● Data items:
.....

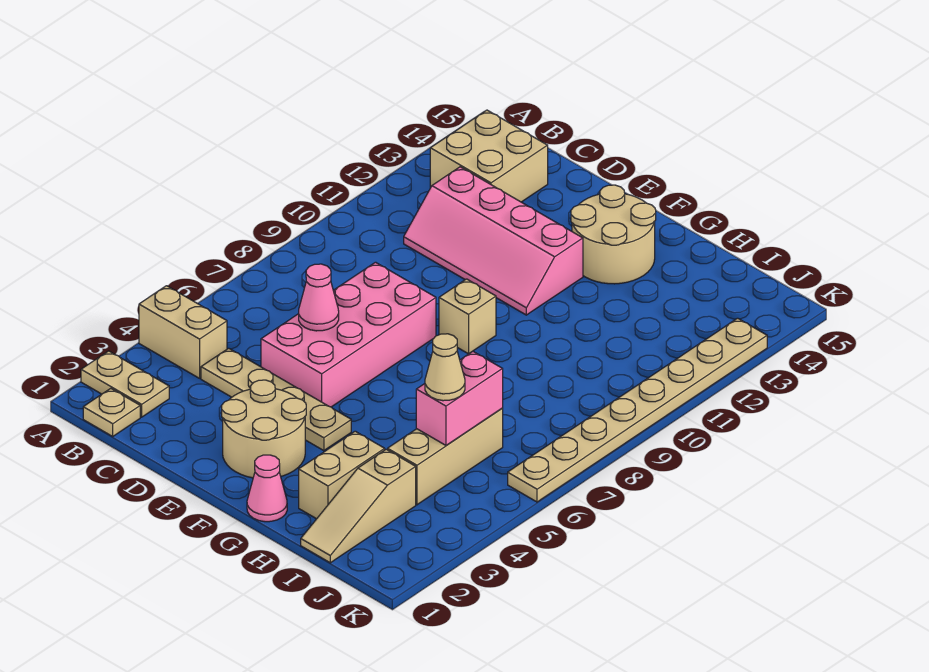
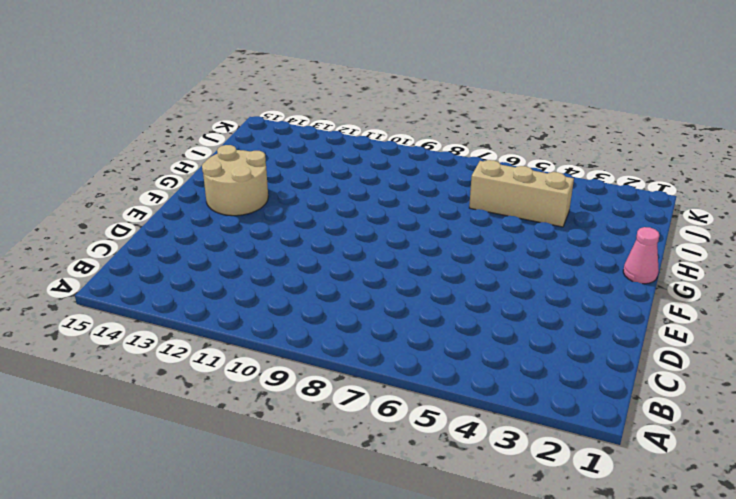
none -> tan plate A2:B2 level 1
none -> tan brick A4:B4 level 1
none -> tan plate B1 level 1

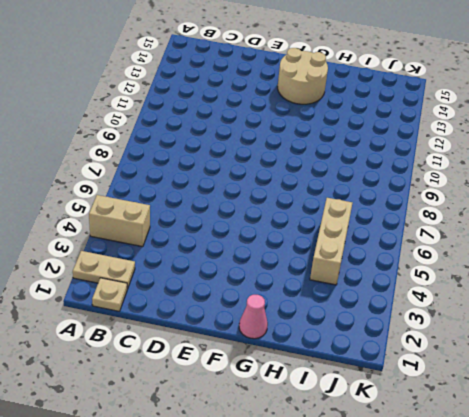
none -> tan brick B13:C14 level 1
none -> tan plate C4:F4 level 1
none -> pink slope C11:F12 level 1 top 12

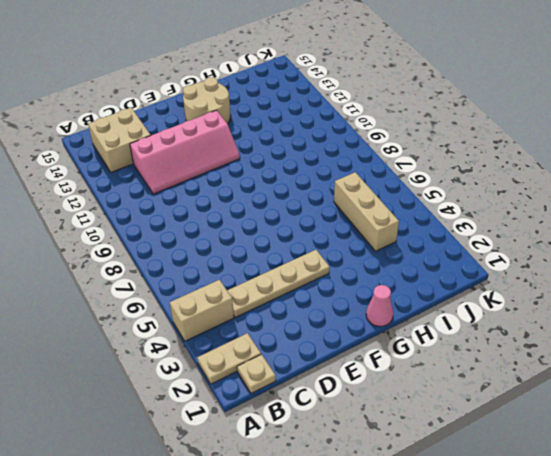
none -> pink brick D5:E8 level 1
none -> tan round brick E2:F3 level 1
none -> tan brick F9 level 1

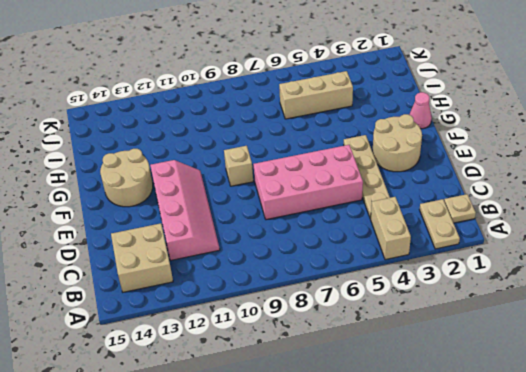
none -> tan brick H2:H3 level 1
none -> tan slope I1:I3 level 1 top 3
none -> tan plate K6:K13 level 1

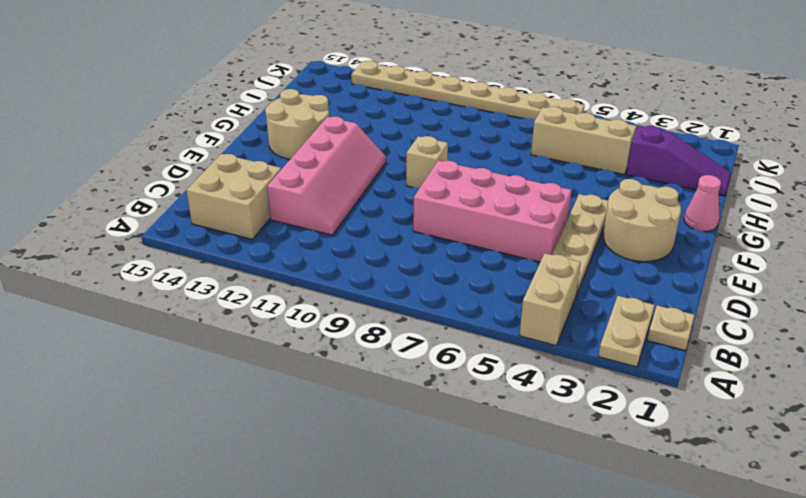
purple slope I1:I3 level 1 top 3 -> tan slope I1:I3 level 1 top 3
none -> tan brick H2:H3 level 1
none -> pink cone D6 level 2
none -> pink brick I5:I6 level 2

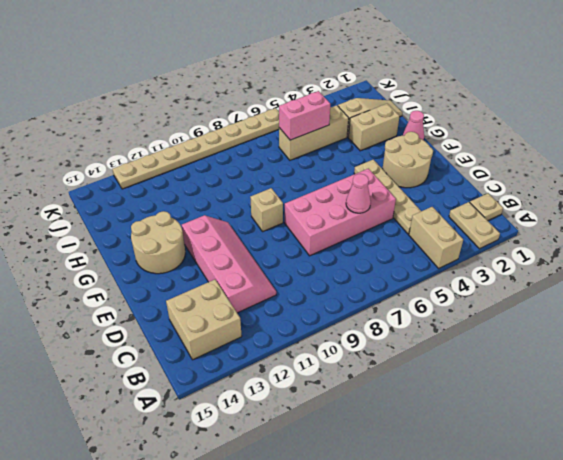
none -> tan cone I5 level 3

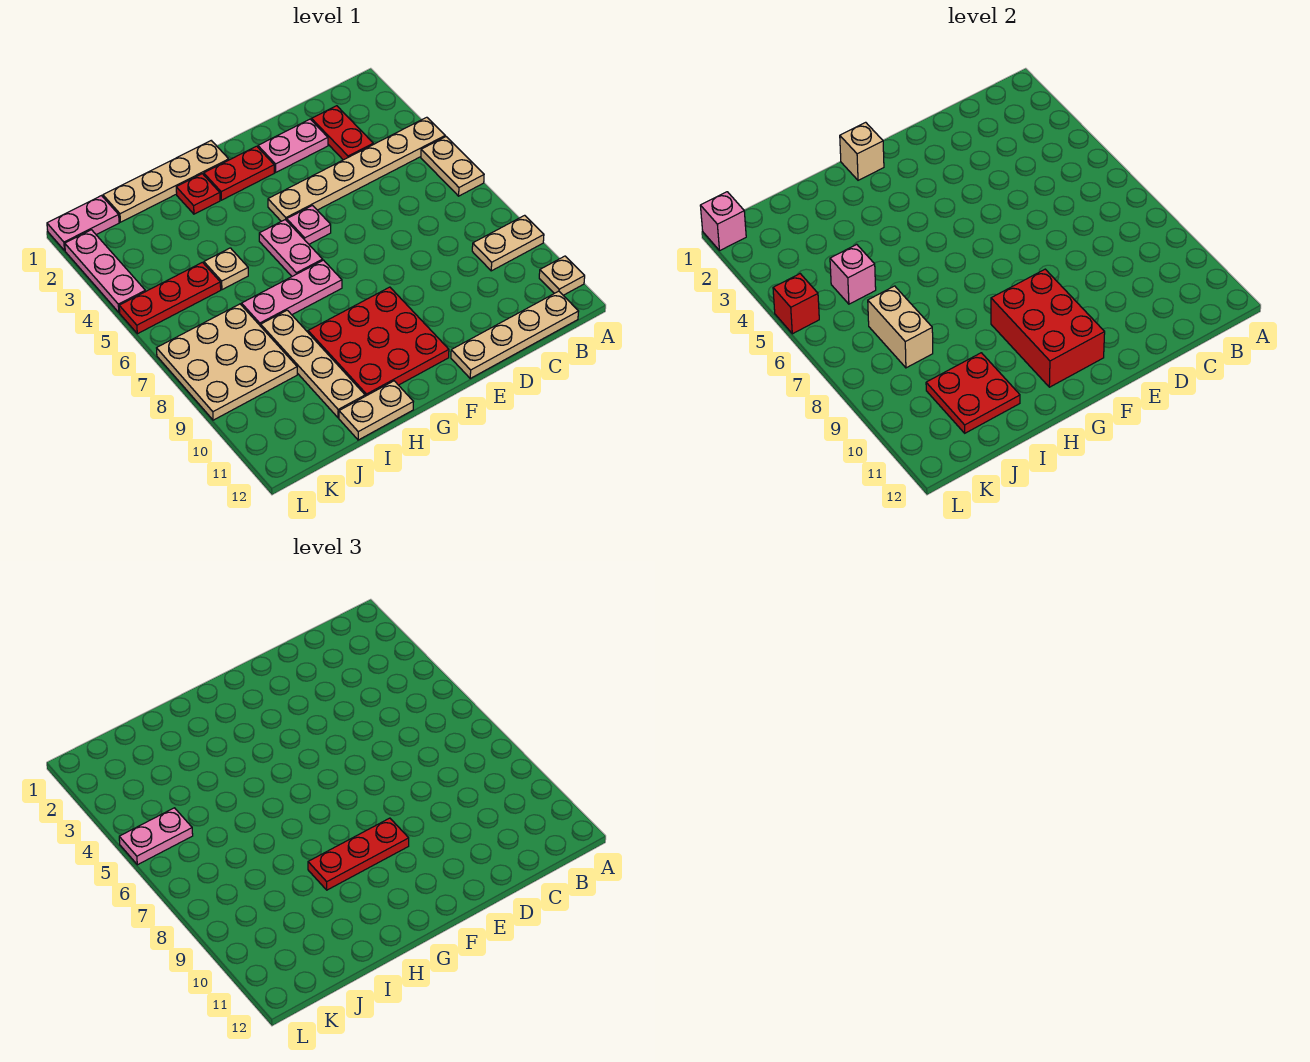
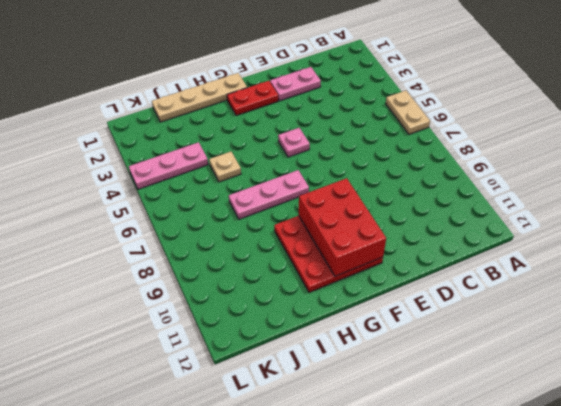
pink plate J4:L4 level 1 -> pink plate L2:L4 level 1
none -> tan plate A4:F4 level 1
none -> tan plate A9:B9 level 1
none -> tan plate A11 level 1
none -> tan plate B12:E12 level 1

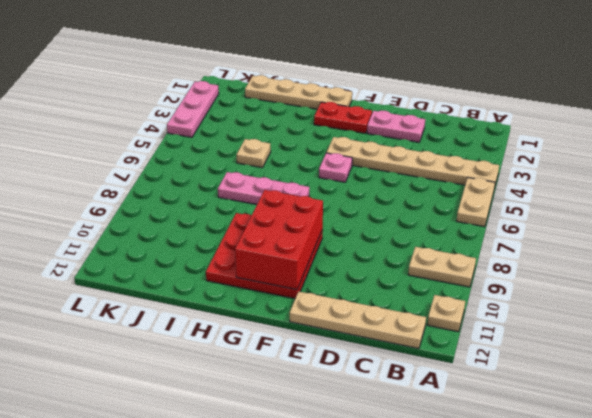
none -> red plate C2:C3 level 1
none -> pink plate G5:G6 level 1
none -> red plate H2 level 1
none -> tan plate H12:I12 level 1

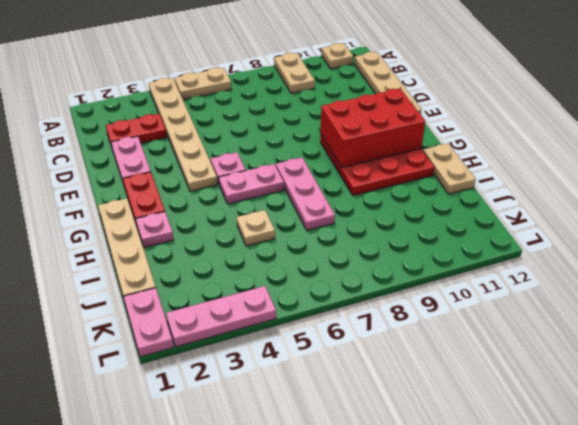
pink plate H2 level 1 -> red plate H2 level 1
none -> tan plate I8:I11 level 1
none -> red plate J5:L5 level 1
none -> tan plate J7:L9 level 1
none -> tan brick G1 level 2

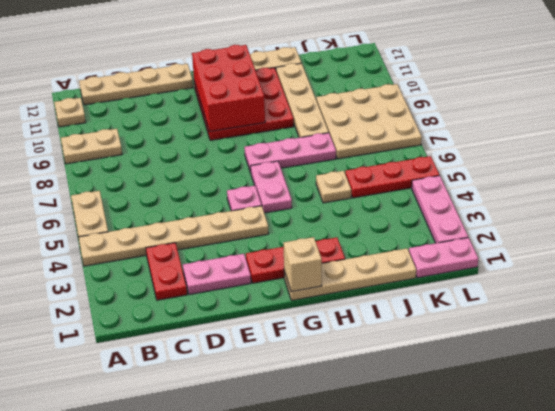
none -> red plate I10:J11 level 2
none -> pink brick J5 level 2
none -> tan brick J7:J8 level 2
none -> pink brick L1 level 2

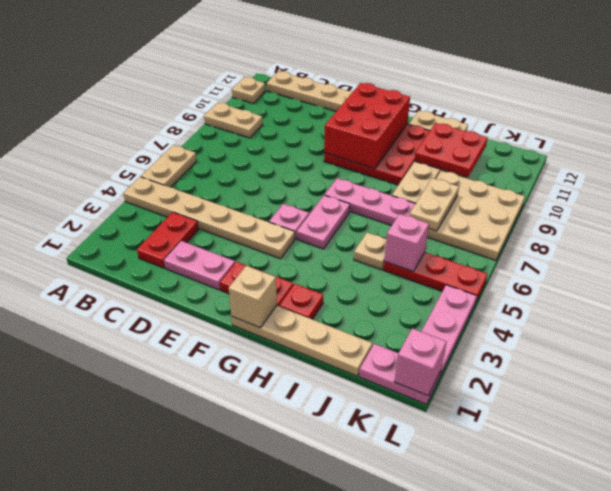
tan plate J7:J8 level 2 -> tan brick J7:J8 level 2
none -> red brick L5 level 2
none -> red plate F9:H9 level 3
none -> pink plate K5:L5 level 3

.....

● YOUR TASK: Copy every line above exactly, leaving no picture in the copy.

● REPLY:
none -> tan plate A2:B2 level 1
none -> tan brick A4:B4 level 1
none -> tan plate B1 level 1

none -> tan brick B13:C14 level 1
none -> tan plate C4:F4 level 1
none -> pink slope C11:F12 level 1 top 12

none -> pink brick D5:E8 level 1
none -> tan round brick E2:F3 level 1
none -> tan brick F9 level 1

none -> tan brick H2:H3 level 1
none -> tan slope I1:I3 level 1 top 3
none -> tan plate K6:K13 level 1

purple slope I1:I3 level 1 top 3 -> tan slope I1:I3 level 1 top 3
none -> tan brick H2:H3 level 1
none -> pink cone D6 level 2
none -> pink brick I5:I6 level 2

none -> tan cone I5 level 3

pink plate J4:L4 level 1 -> pink plate L2:L4 level 1
none -> tan plate A4:F4 level 1
none -> tan plate A9:B9 level 1
none -> tan plate A11 level 1
none -> tan plate B12:E12 level 1

none -> red plate C2:C3 level 1
none -> pink plate G5:G6 level 1
none -> red plate H2 level 1
none -> tan plate H12:I12 level 1

pink plate H2 level 1 -> red plate H2 level 1
none -> tan plate I8:I11 level 1
none -> red plate J5:L5 level 1
none -> tan plate J7:L9 level 1
none -> tan brick G1 level 2

none -> red plate I10:J11 level 2
none -> pink brick J5 level 2
none -> tan brick J7:J8 level 2
none -> pink brick L1 level 2

tan plate J7:J8 level 2 -> tan brick J7:J8 level 2
none -> red brick L5 level 2
none -> red plate F9:H9 level 3
none -> pink plate K5:L5 level 3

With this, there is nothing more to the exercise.